> **PROBLEM REQUIREMENTS**: Retyped exactly and without pictures, the lines from the one with "change=relocated; old=torus/brown; first_place=103,350,177,411;" through the end of the listing must form the entire answer.

────────────────────

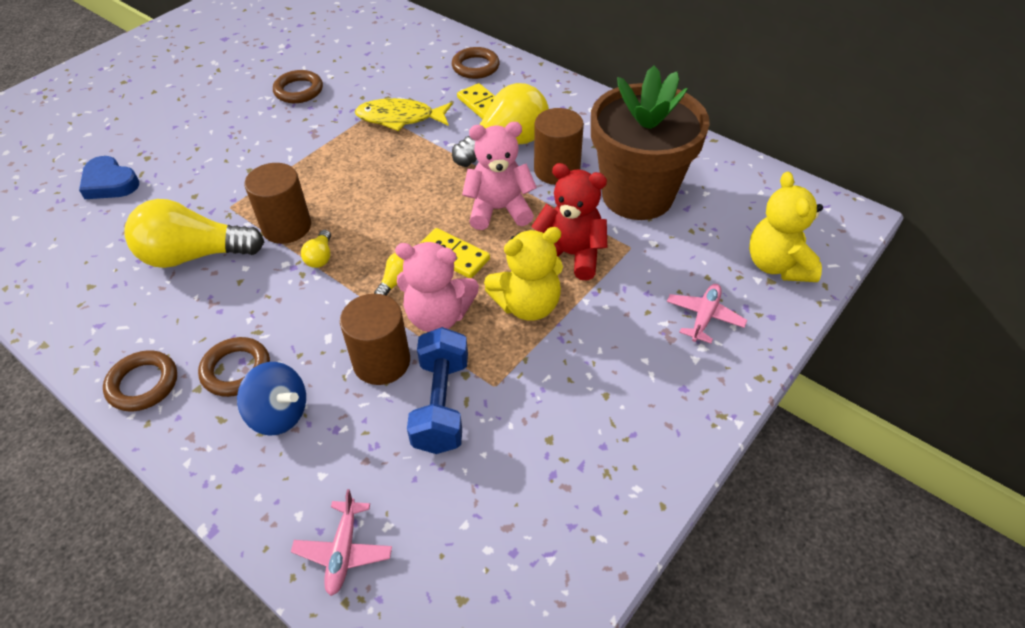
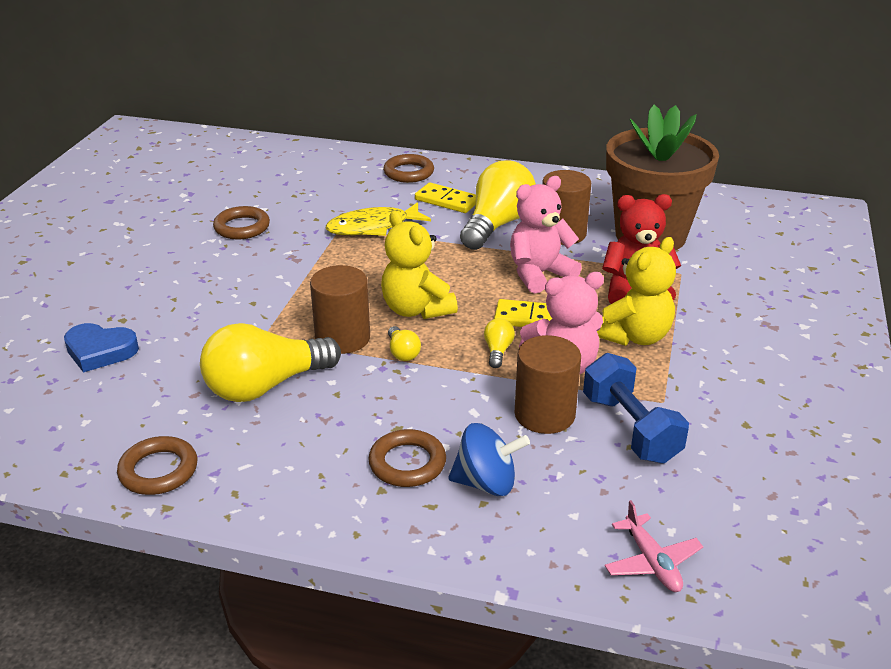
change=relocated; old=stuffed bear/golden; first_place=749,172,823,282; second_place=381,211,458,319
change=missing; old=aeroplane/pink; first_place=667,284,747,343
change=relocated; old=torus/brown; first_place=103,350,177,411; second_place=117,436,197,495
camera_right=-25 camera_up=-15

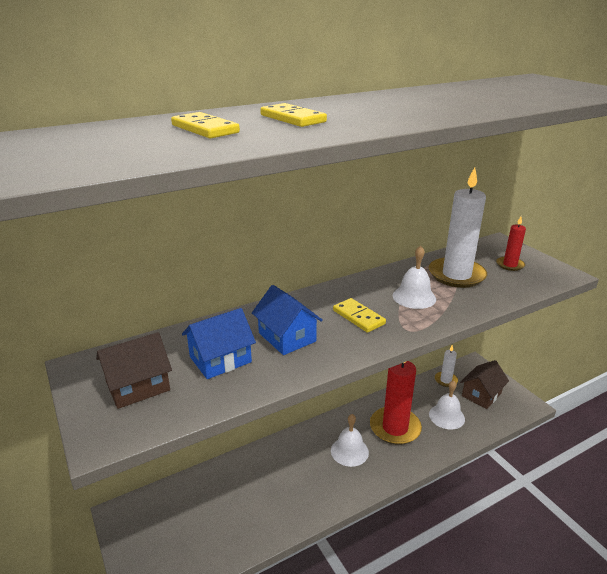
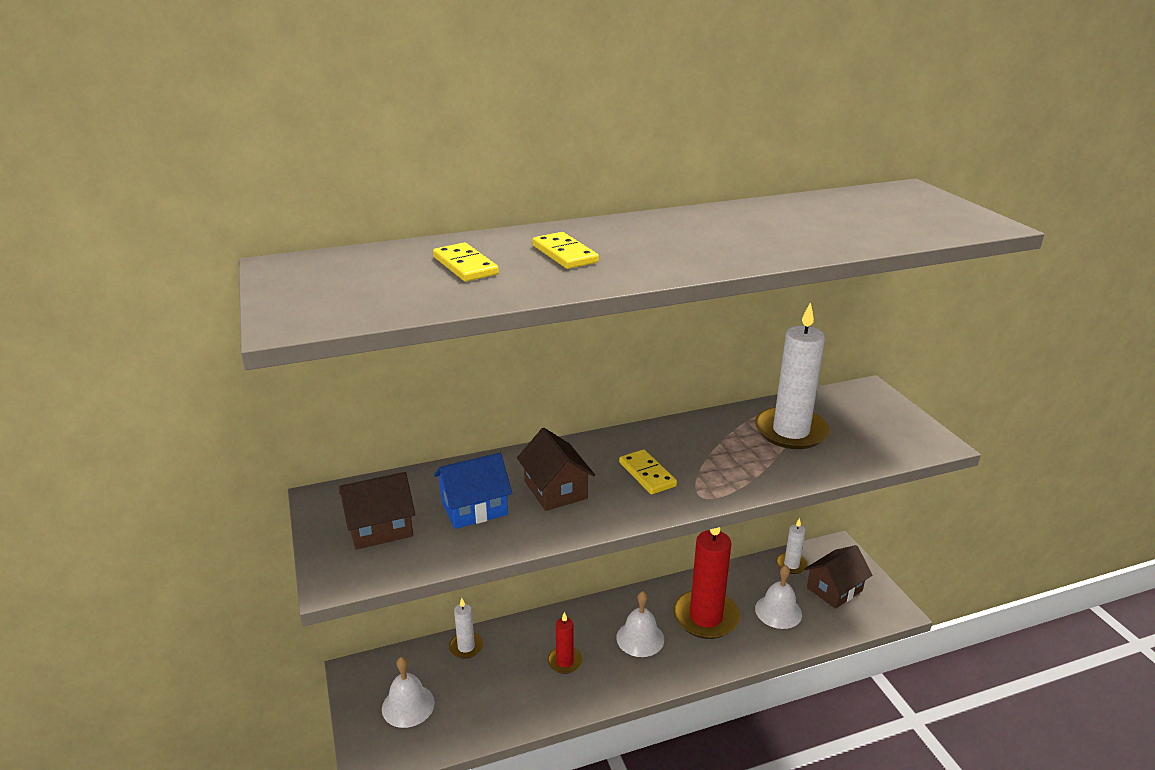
change=relocated; old=pillar candle/crimson; first_place=496,216,526,271; second_place=547,612,582,674
change=relocated; old=school bell/white; first_place=393,246,436,309; second_place=382,657,435,728
change=colour; old=toy house/cobalt; new=toy house/brown; first_place=252,285,323,355; second_place=517,428,595,511
change=appeared; new=pillar candle/white; second_place=449,598,483,659
camera_right=10 camera_up=0

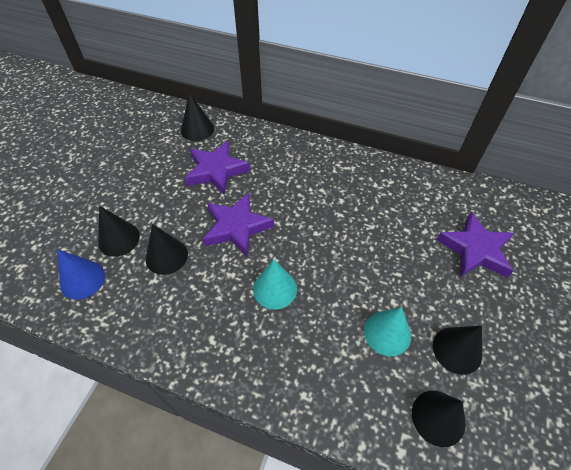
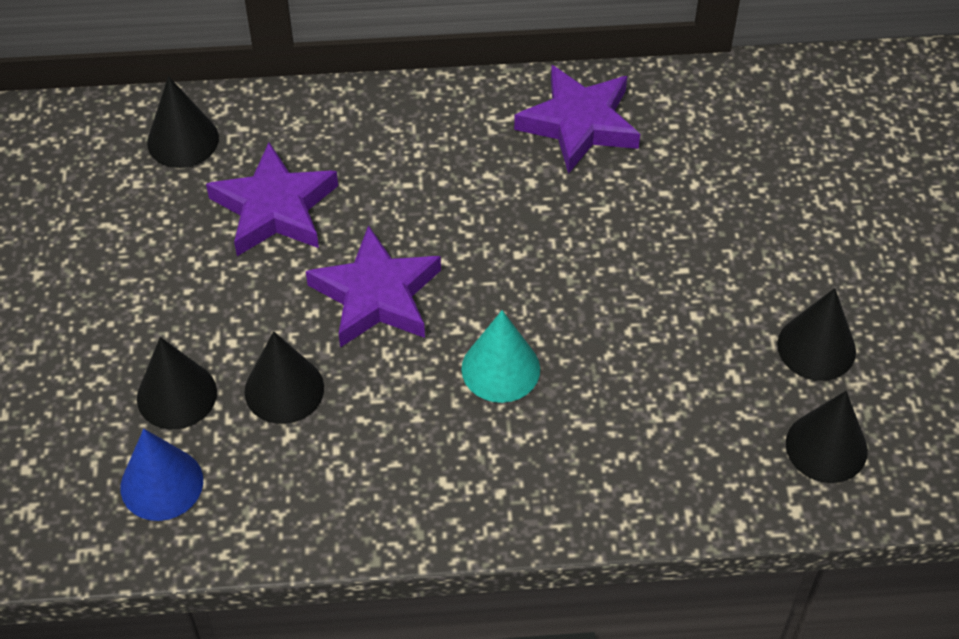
change=relocated; old=star shape/violet; first_place=437,212,514,278; second_place=514,65,640,174
change=missing; old=cone shape/teal; first_place=364,307,411,356
camera_right=-25 camera_up=0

────────────────────

> **YOUR RESPONSE**:
change=relocated; old=torus/brown; first_place=103,350,177,411; second_place=117,436,197,495
camera_right=-25 camera_up=-15

change=relocated; old=pillar candle/crimson; first_place=496,216,526,271; second_place=547,612,582,674
change=relocated; old=school bell/white; first_place=393,246,436,309; second_place=382,657,435,728
change=colour; old=toy house/cobalt; new=toy house/brown; first_place=252,285,323,355; second_place=517,428,595,511
change=appeared; new=pillar candle/white; second_place=449,598,483,659
camera_right=10 camera_up=0

change=relocated; old=star shape/violet; first_place=437,212,514,278; second_place=514,65,640,174
change=missing; old=cone shape/teal; first_place=364,307,411,356
camera_right=-25 camera_up=0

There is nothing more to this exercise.